* _Your instructions_: Down to the last line, transcribe the records verbatim and exclude the images.
** Data provided follows **
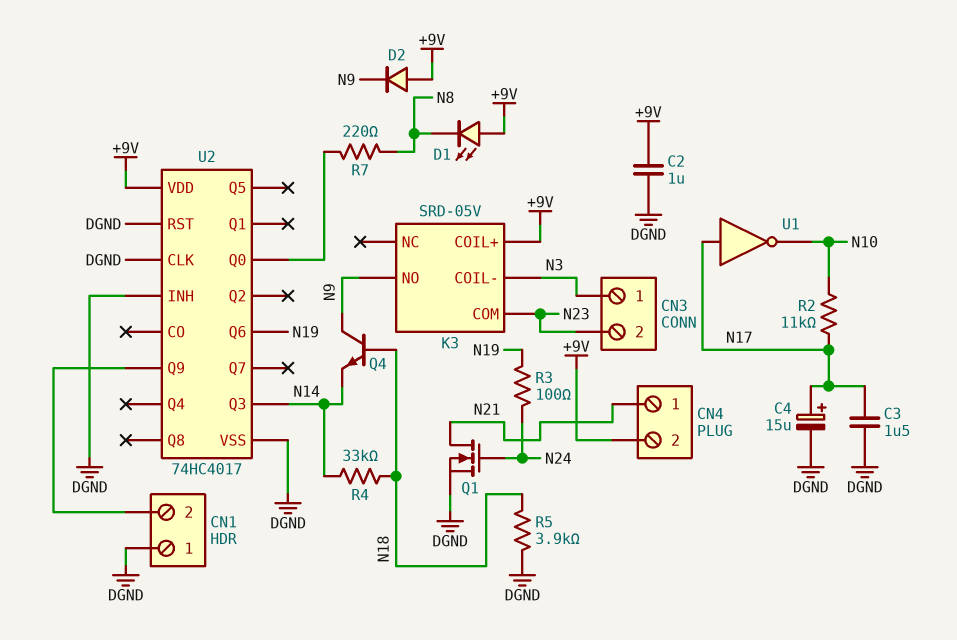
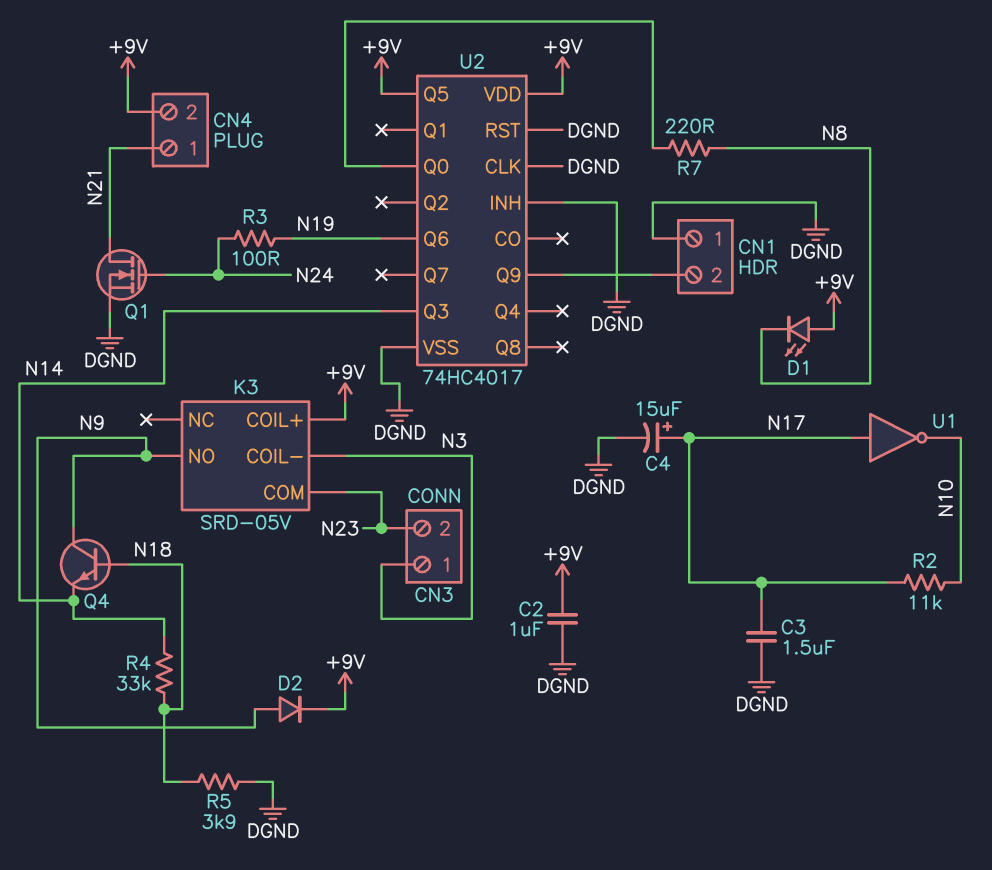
D2: diode (A +9V, K N9) -> diode (A N9, K +9V)
U2 pin Q5: none -> +9V

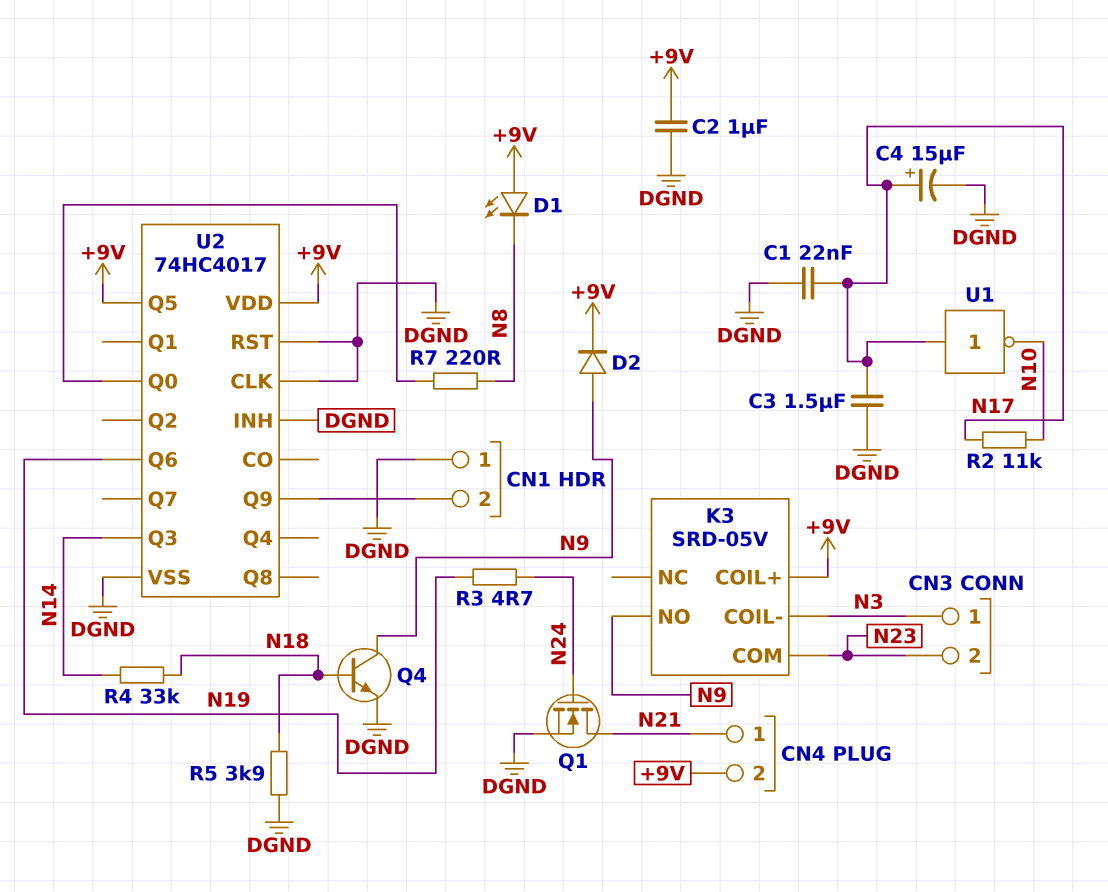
C1: none -> 22nF (DGND, N17)
Q4: NPN (B N18, C N9, E N14) -> NPN (B N18, C N9, E DGND)
R3: 100 (N19, N24) -> 4.7 (N19, N24)

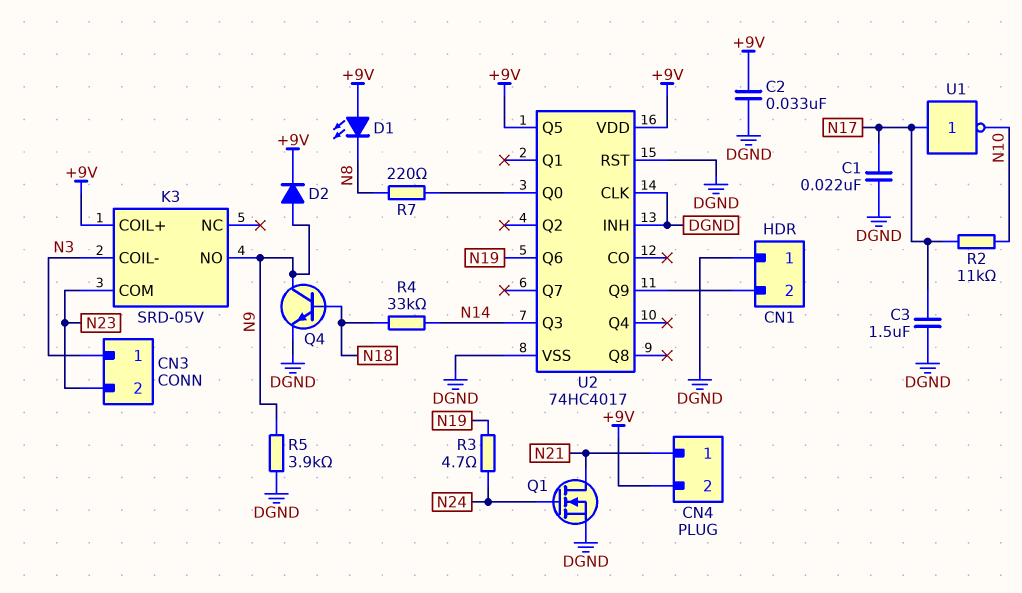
C2: 1uF (+9V, DGND) -> 33nF (+9V, DGND)
C4: 15uF (plus N17, minus DGND) -> none
R5: 3.9k (DGND, N18) -> 3.9k (DGND, N9)

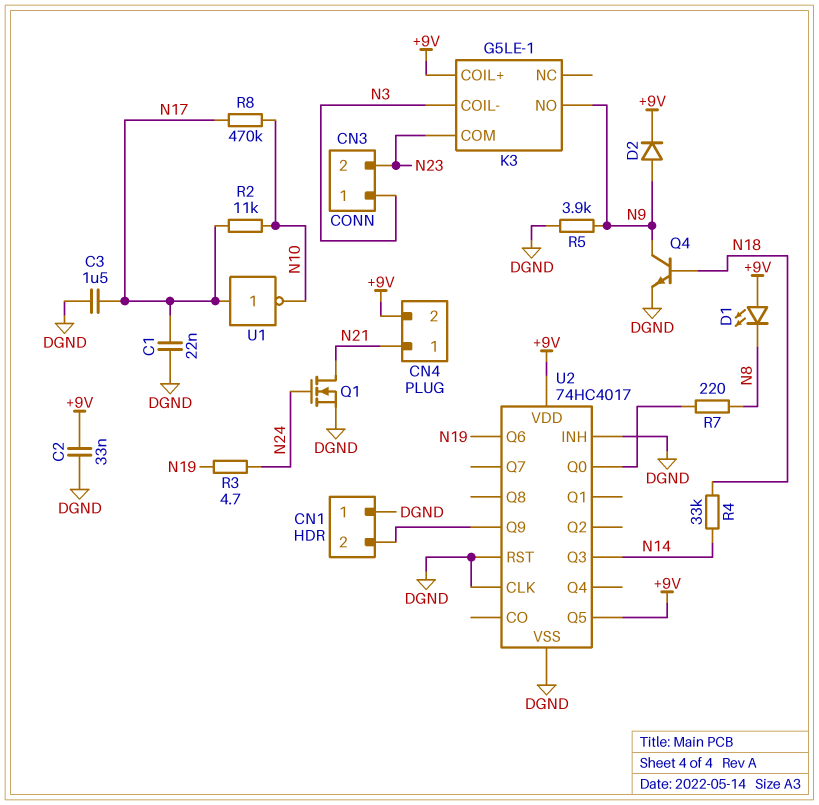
K3: SRD-05V -> G5LE-1
R8: none -> 470k (N10, N17)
** End of Data provided **
* _Response box_:
D2: diode (A +9V, K N9) -> diode (A N9, K +9V)
U2 pin Q5: none -> +9V

C1: none -> 22nF (DGND, N17)
Q4: NPN (B N18, C N9, E N14) -> NPN (B N18, C N9, E DGND)
R3: 100 (N19, N24) -> 4.7 (N19, N24)

C2: 1uF (+9V, DGND) -> 33nF (+9V, DGND)
C4: 15uF (plus N17, minus DGND) -> none
R5: 3.9k (DGND, N18) -> 3.9k (DGND, N9)

K3: SRD-05V -> G5LE-1
R8: none -> 470k (N10, N17)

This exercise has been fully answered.